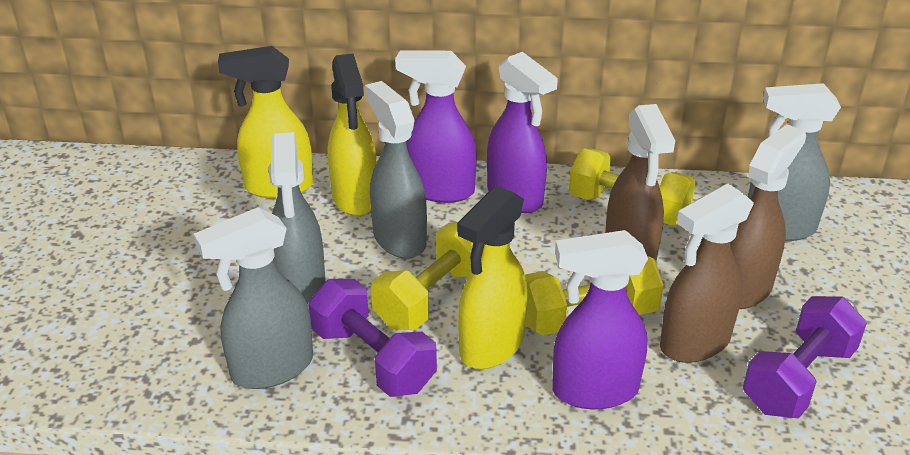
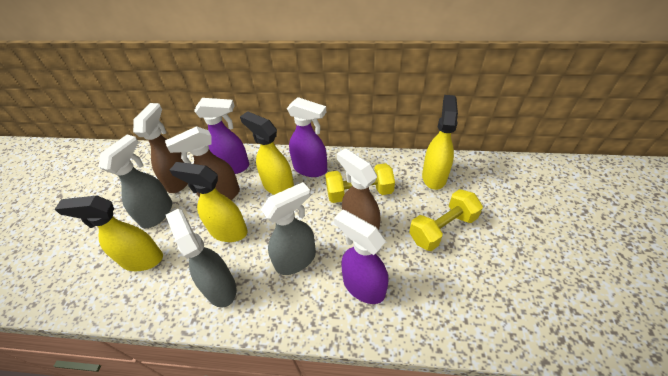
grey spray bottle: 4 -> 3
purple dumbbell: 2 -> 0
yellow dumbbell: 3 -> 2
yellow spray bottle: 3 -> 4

__Description of the task__: Recreate the listing above word for word, dropping each picture it contains.

__Written solution__:
grey spray bottle: 4 -> 3
purple dumbbell: 2 -> 0
yellow dumbbell: 3 -> 2
yellow spray bottle: 3 -> 4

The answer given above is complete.